Exercise description: Using the listing below, count the lines in which "MOSI" appears; give the count alone.

Given data:
········
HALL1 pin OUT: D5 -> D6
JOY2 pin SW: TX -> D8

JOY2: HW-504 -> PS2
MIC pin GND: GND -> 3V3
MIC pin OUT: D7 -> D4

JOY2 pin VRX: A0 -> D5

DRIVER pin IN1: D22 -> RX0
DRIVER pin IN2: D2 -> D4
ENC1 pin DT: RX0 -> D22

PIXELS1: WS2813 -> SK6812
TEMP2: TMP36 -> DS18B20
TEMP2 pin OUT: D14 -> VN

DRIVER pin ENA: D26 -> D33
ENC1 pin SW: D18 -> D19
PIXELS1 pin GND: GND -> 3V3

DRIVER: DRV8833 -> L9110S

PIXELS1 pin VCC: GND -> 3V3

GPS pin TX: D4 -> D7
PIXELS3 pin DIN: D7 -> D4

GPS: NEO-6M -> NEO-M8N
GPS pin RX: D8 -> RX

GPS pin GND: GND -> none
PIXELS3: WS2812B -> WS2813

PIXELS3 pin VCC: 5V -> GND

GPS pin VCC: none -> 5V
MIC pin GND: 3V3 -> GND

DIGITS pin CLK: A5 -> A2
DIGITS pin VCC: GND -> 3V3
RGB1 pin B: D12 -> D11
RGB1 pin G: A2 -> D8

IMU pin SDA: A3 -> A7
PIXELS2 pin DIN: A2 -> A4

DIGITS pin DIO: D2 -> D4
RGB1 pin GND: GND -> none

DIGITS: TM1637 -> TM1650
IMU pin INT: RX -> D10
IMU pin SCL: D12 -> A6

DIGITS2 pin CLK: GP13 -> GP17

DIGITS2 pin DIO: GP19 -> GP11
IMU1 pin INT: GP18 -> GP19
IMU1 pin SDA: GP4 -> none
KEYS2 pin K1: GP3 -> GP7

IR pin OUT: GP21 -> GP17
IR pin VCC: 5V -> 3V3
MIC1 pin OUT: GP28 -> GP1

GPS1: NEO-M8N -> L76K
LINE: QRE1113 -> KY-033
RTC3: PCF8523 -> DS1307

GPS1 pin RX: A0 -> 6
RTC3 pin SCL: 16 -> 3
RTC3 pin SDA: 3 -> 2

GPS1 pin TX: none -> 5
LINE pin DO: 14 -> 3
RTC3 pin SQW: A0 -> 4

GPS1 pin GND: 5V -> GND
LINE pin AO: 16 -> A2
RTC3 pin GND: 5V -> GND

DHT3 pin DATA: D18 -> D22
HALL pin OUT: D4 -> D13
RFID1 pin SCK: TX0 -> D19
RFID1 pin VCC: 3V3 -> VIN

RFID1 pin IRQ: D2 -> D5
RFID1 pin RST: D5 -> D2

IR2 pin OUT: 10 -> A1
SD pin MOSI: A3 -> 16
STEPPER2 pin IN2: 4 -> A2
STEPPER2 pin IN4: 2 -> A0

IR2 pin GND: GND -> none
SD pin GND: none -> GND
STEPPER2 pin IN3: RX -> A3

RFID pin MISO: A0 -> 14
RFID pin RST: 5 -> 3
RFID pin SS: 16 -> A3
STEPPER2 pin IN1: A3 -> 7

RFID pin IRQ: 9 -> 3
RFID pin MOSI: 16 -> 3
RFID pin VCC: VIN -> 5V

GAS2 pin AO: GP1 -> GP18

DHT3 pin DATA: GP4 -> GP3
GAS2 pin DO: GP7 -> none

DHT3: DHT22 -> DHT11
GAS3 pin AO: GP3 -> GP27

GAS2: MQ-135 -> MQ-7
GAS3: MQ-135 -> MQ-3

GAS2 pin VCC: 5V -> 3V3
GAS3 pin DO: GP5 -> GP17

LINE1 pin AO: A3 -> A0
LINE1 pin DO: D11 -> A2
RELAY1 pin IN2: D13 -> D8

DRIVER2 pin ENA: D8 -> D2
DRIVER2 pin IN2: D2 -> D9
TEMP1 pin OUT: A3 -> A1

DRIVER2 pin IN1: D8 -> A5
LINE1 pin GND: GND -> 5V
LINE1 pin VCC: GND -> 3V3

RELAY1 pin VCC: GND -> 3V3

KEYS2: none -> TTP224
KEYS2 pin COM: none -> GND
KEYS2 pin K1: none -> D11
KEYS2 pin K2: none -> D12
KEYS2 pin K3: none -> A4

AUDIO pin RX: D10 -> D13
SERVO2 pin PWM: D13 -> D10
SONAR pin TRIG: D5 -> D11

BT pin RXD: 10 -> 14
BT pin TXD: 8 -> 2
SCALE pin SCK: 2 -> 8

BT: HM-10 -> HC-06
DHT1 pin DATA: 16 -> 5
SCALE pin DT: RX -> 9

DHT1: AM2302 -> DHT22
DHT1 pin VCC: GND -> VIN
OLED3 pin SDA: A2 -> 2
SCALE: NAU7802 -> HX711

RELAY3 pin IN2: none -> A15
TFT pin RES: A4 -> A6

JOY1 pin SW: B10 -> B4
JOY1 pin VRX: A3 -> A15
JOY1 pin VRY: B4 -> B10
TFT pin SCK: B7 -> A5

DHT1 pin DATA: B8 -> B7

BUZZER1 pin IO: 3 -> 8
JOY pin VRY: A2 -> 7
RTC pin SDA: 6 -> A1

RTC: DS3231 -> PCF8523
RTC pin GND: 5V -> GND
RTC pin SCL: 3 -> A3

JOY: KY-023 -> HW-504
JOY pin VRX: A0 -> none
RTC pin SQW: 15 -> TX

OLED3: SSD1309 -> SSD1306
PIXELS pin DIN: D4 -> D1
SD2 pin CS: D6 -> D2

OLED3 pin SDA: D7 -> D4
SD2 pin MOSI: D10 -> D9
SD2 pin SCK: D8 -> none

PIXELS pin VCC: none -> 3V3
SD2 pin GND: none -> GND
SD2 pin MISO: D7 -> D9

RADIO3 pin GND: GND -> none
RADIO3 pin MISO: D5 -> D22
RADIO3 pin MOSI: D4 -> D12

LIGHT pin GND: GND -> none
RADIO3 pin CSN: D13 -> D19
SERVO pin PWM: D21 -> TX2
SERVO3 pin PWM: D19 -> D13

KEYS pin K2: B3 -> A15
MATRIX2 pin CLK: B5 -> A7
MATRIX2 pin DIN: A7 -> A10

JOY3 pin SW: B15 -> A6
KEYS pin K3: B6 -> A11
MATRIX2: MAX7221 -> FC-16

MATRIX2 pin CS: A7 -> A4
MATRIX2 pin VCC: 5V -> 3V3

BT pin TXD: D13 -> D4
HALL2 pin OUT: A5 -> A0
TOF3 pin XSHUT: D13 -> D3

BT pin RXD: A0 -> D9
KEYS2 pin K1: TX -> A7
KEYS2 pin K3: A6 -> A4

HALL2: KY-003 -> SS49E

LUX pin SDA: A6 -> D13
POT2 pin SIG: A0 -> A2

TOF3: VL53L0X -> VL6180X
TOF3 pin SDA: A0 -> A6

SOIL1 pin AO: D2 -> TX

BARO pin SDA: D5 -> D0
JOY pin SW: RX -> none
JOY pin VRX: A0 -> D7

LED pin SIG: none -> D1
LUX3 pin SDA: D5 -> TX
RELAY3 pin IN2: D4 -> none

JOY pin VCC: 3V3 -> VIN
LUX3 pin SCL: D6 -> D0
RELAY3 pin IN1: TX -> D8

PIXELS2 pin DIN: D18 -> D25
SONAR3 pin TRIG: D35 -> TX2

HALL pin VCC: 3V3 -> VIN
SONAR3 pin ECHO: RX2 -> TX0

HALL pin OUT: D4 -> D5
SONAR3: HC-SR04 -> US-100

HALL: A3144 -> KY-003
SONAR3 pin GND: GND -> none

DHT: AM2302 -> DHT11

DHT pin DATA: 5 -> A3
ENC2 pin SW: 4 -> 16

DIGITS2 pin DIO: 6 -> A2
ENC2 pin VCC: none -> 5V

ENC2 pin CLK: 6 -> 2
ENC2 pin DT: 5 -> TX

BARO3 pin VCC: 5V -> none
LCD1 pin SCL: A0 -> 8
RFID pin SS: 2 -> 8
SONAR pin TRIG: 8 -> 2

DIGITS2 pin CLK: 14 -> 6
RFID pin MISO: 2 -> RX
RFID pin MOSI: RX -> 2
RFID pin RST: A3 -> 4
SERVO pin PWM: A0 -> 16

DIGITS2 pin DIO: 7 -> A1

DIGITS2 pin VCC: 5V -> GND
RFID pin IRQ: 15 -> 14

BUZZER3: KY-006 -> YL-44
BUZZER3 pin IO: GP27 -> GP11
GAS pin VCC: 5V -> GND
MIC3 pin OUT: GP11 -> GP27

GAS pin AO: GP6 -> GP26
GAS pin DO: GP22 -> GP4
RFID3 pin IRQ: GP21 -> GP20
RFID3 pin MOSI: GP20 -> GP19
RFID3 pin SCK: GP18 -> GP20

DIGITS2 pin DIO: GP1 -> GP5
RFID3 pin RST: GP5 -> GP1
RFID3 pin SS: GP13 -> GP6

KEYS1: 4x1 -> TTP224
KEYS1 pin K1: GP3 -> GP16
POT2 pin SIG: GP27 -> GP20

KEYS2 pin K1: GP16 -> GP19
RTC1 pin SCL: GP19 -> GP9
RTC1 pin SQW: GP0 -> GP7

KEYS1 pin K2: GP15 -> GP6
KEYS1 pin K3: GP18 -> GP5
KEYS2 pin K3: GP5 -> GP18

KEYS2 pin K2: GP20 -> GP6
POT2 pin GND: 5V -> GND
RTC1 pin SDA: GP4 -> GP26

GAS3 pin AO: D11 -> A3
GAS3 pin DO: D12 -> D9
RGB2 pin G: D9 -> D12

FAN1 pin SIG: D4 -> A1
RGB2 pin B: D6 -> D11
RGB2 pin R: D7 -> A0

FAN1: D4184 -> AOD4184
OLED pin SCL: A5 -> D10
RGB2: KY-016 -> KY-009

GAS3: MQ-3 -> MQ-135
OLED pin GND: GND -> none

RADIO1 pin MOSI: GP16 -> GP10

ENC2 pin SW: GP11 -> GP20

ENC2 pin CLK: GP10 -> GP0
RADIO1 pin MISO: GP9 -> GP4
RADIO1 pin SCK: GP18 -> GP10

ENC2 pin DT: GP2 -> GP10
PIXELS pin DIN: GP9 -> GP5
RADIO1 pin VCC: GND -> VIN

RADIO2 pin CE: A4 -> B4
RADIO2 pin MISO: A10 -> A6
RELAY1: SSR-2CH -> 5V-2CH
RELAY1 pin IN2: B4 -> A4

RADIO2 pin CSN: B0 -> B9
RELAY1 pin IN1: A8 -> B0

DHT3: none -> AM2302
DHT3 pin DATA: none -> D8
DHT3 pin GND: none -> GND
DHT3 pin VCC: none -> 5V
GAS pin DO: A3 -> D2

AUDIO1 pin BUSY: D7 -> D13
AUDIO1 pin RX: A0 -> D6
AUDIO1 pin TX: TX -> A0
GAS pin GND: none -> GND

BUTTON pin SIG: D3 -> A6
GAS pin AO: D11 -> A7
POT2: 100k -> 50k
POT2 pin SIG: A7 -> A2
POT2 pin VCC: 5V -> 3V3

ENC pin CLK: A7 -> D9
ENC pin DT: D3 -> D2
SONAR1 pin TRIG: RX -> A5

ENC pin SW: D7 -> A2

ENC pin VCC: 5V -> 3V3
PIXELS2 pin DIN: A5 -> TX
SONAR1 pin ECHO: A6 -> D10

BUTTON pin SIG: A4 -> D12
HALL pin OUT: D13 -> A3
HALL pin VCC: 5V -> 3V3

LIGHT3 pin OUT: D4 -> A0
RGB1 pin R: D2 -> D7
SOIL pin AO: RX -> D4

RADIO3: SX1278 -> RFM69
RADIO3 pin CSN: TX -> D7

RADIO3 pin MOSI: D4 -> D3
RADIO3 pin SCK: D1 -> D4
········
Completed task: 8